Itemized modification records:

*** Block opens ***

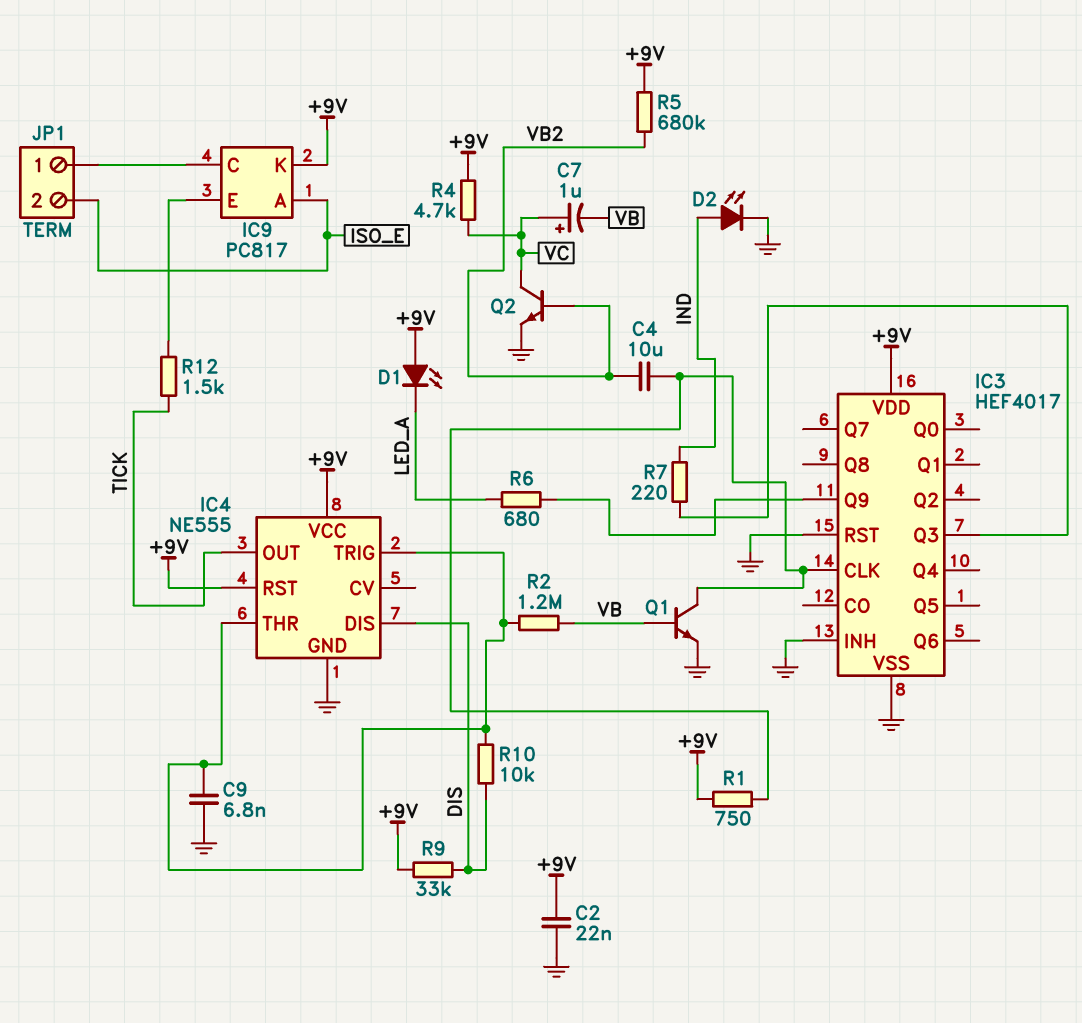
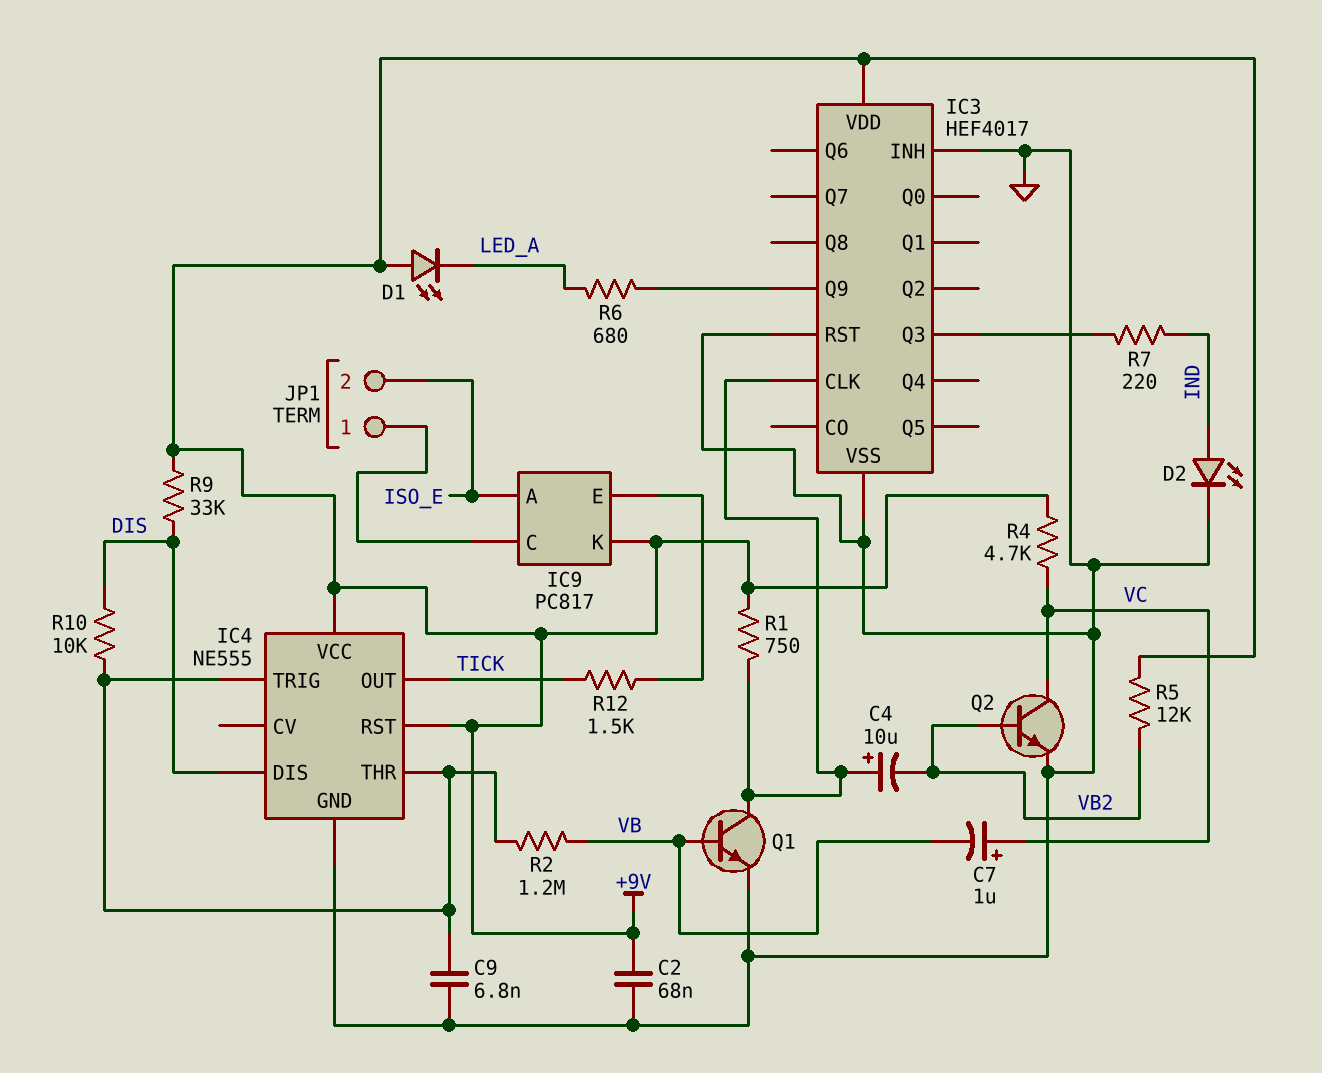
C2: 22nF (+9V, GND) -> 68nF (+9V, GND)
C4: 10uF (IC3/CLK, VB2) -> 10uF (plus IC3/CLK, minus VB2)
R5: 680k (+9V, VB2) -> 12k (+9V, VB2)

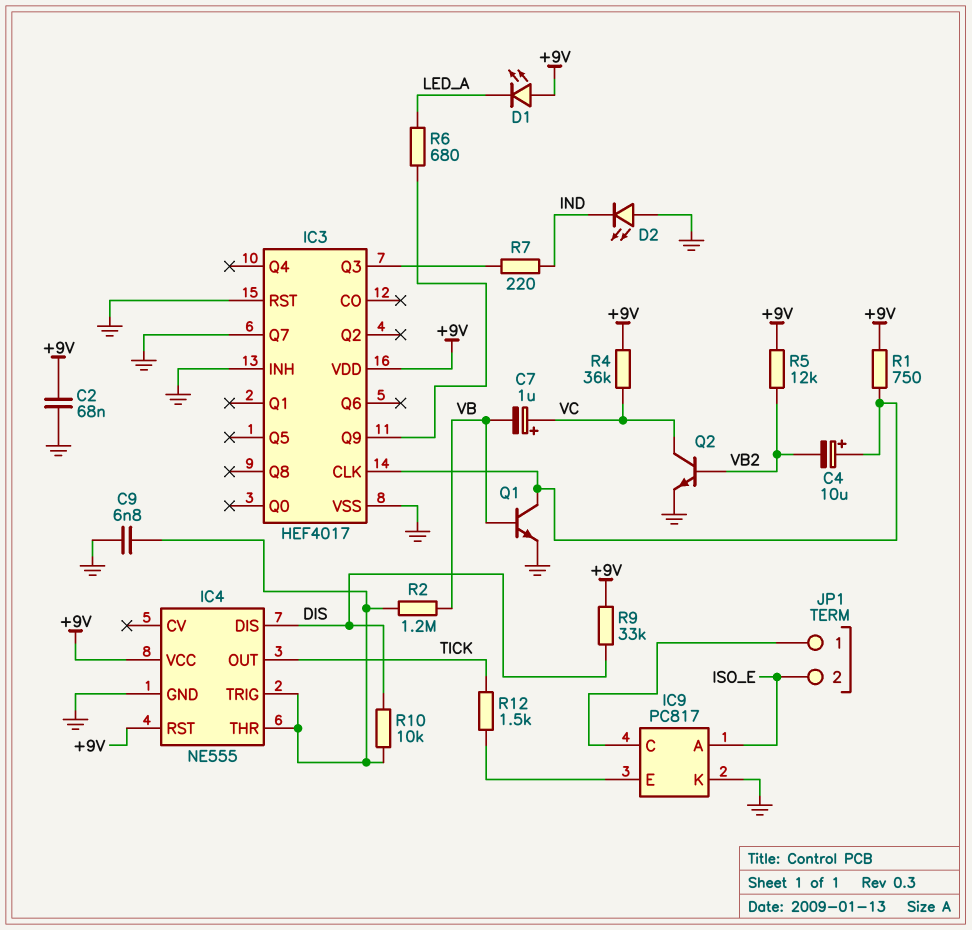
D2: LED (A IND, K GND) -> LED (A GND, K IND)
IC3 pin Q7: none -> GND
IC9 pin K: +9V -> GND
R4: 4.7k (+9V, VC) -> 36k (+9V, VC)

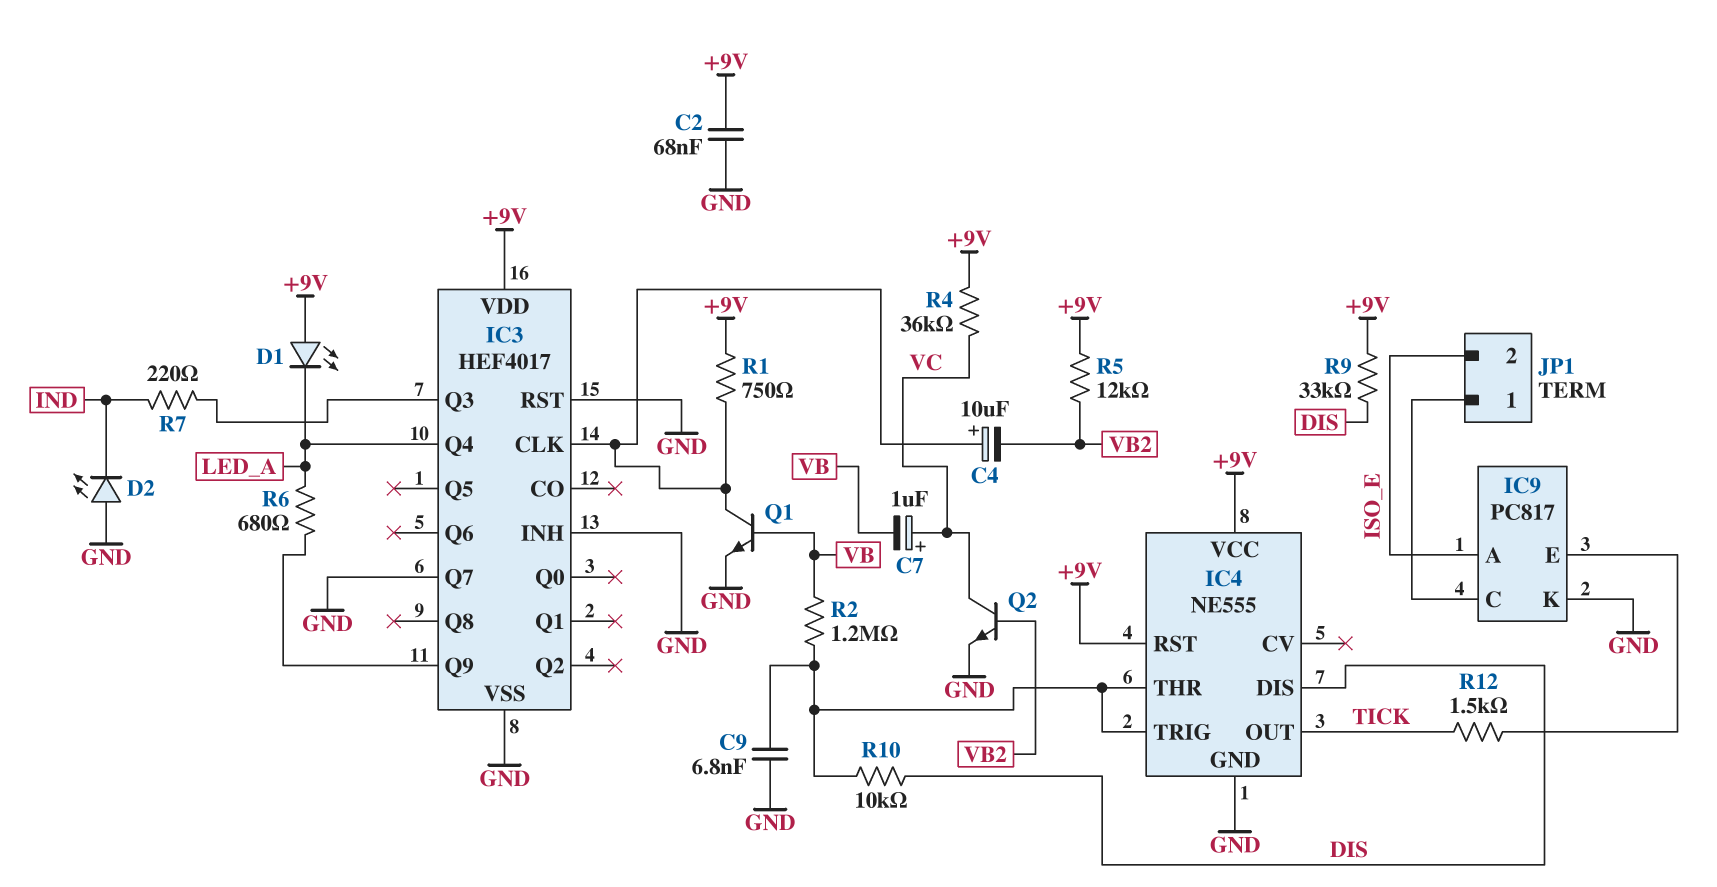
IC3 pin Q4: none -> LED_A

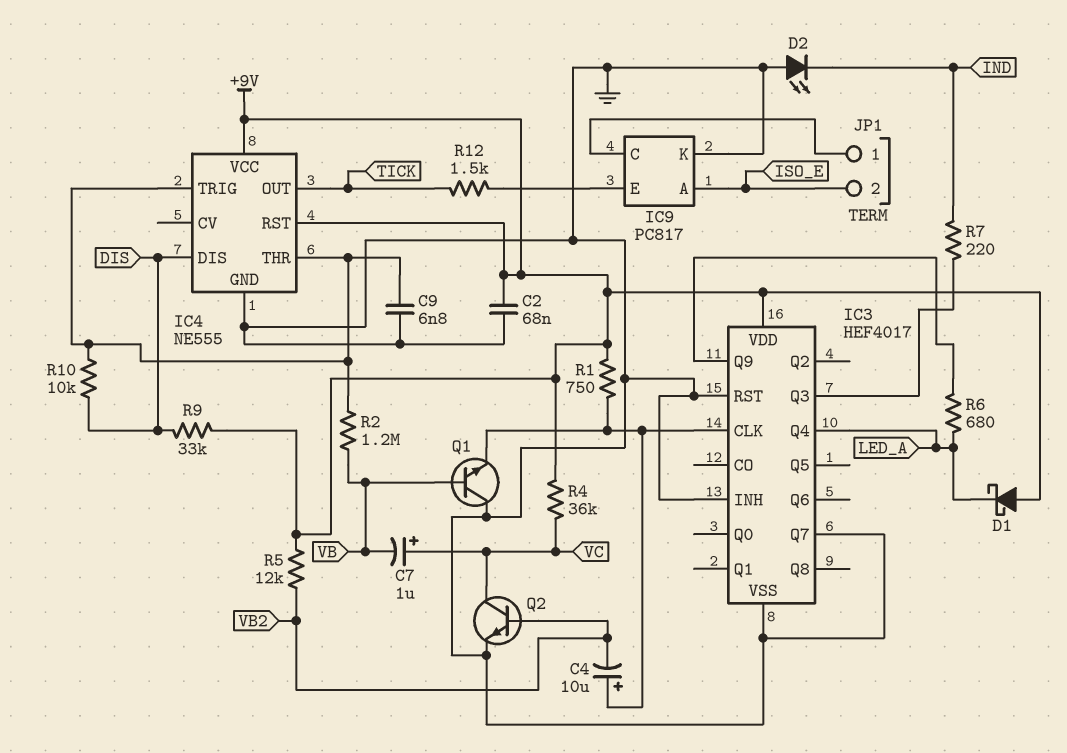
D1: LED (A +9V, K LED_A) -> schottky (A +9V, K LED_A)
Q1: NPN (B VB, C IC3/CLK, E GND) -> NPN (B VB, C GND, E IC3/CLK)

*** Block closes ***

**What to work on:**
An exact copy of the data is required, with the pictures excluded.

**Response to the exercise:**
C2: 22nF (+9V, GND) -> 68nF (+9V, GND)
C4: 10uF (IC3/CLK, VB2) -> 10uF (plus IC3/CLK, minus VB2)
R5: 680k (+9V, VB2) -> 12k (+9V, VB2)

D2: LED (A IND, K GND) -> LED (A GND, K IND)
IC3 pin Q7: none -> GND
IC9 pin K: +9V -> GND
R4: 4.7k (+9V, VC) -> 36k (+9V, VC)

IC3 pin Q4: none -> LED_A

D1: LED (A +9V, K LED_A) -> schottky (A +9V, K LED_A)
Q1: NPN (B VB, C IC3/CLK, E GND) -> NPN (B VB, C GND, E IC3/CLK)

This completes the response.